* **Problem**
Set down each line of the records once more, precisely, and omit the pictures.

(Scene comparison data)

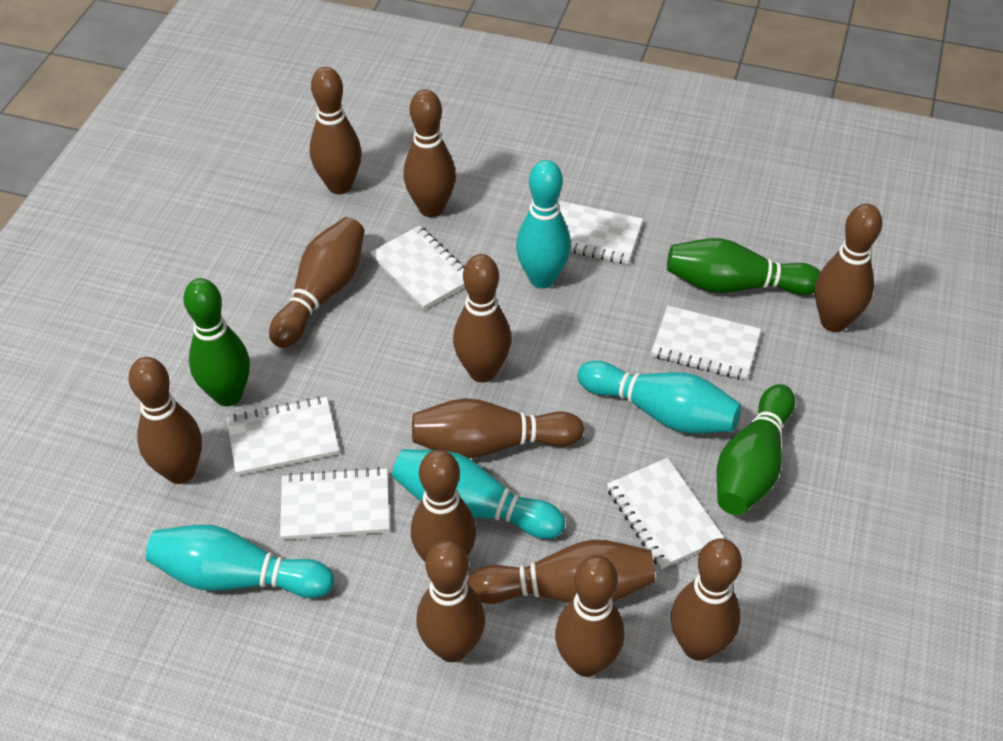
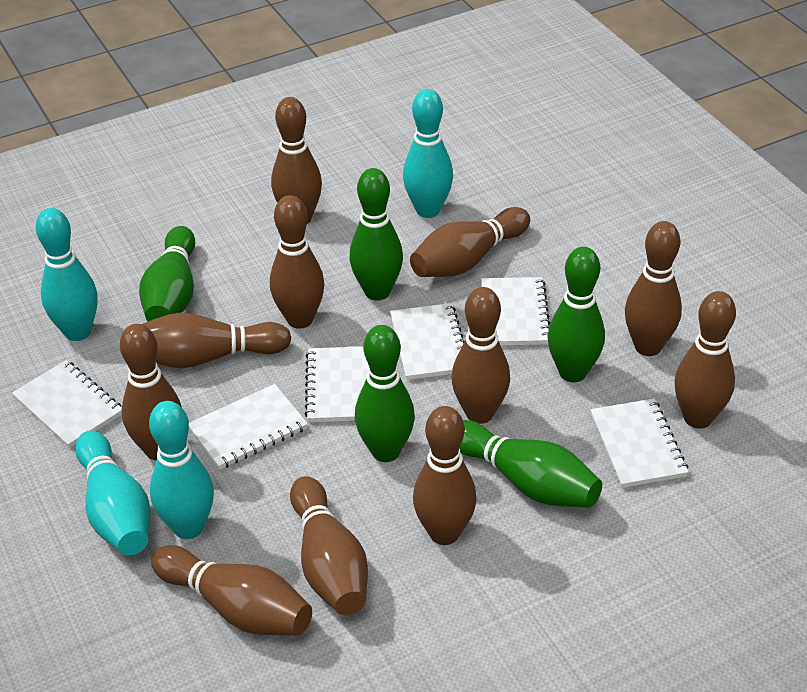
brown bowling pin: 12 -> 11
green bowling pin: 3 -> 5

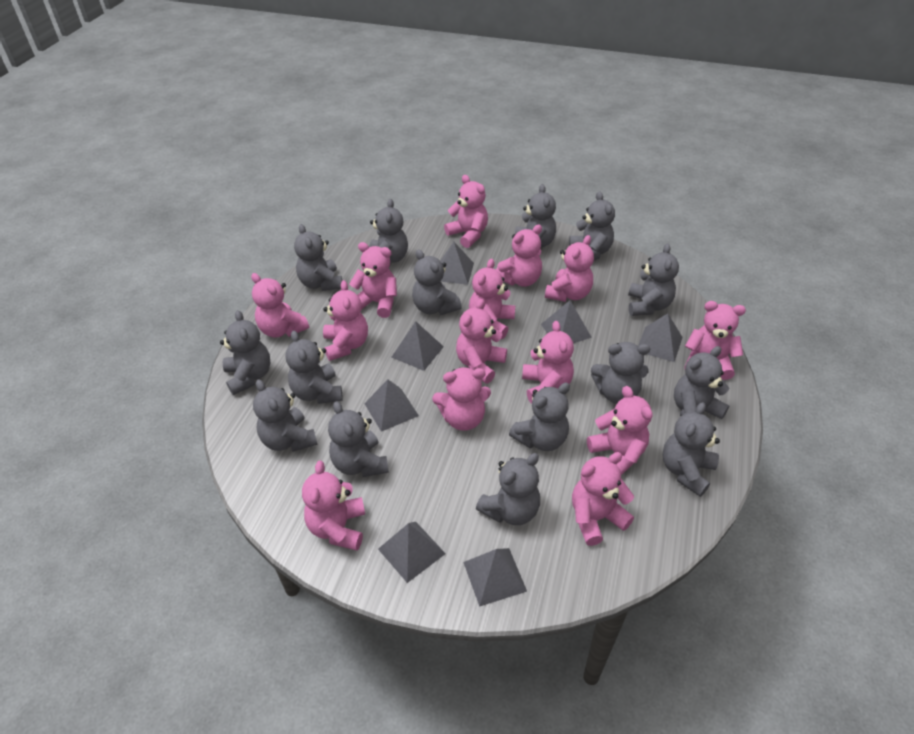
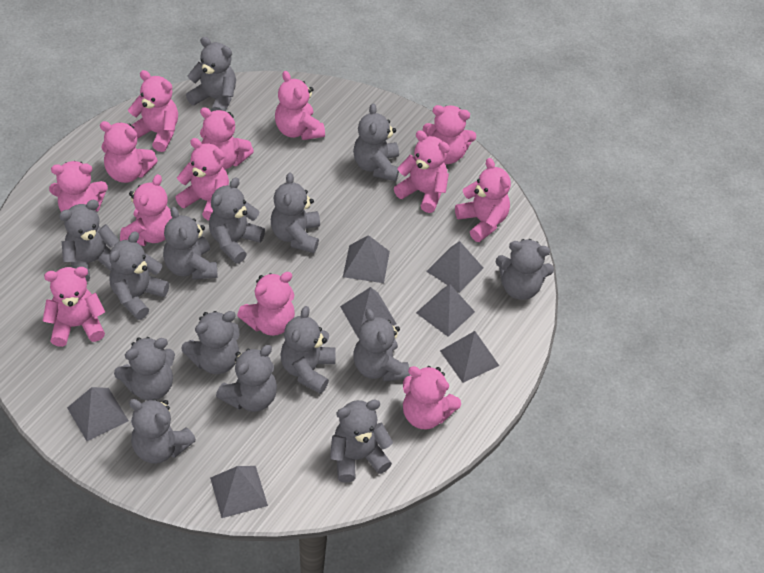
pink teddy bear: 14 -> 13

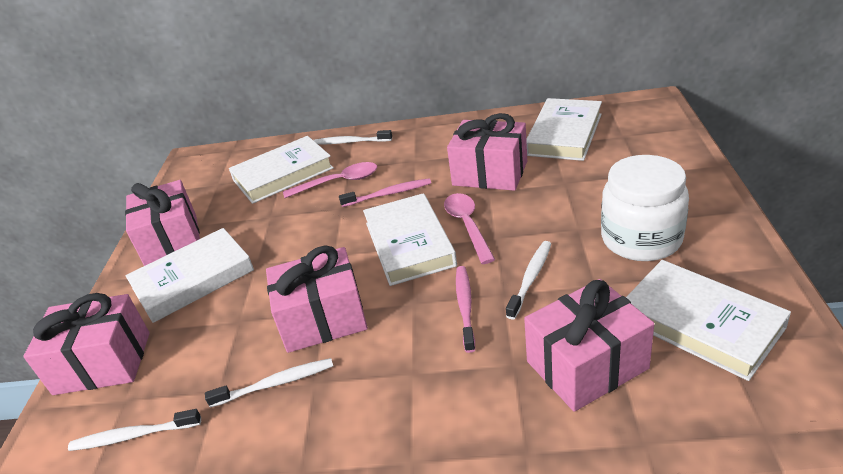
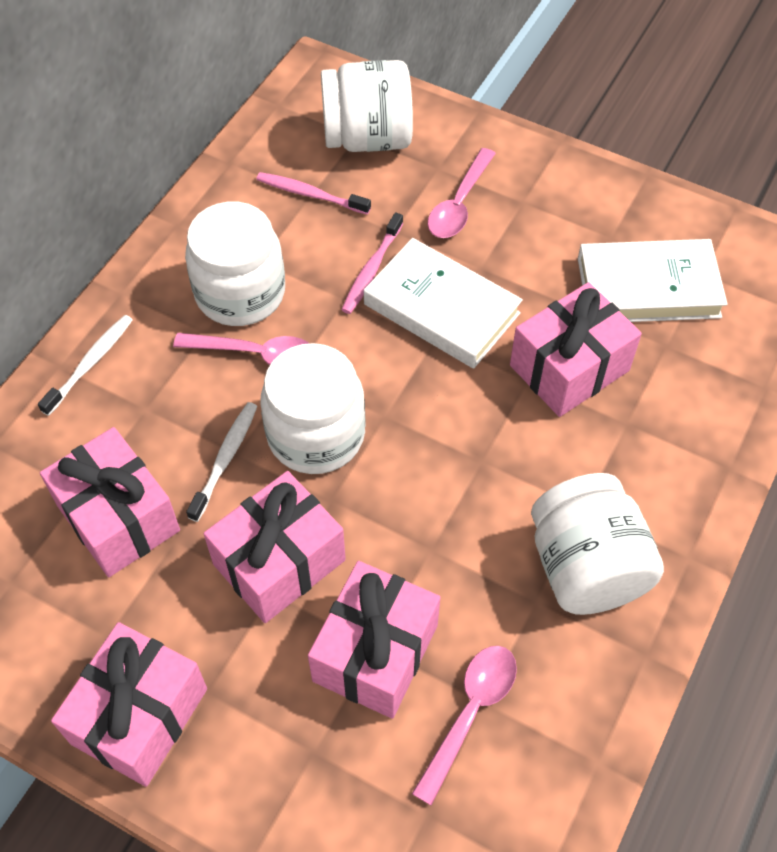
pink spoon: 2 -> 3
white book: 5 -> 2
white jar: 1 -> 4
white toothbrush: 4 -> 2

* **Exercise solution**
brown bowling pin: 12 -> 11
green bowling pin: 3 -> 5

pink teddy bear: 14 -> 13

pink spoon: 2 -> 3
white book: 5 -> 2
white jar: 1 -> 4
white toothbrush: 4 -> 2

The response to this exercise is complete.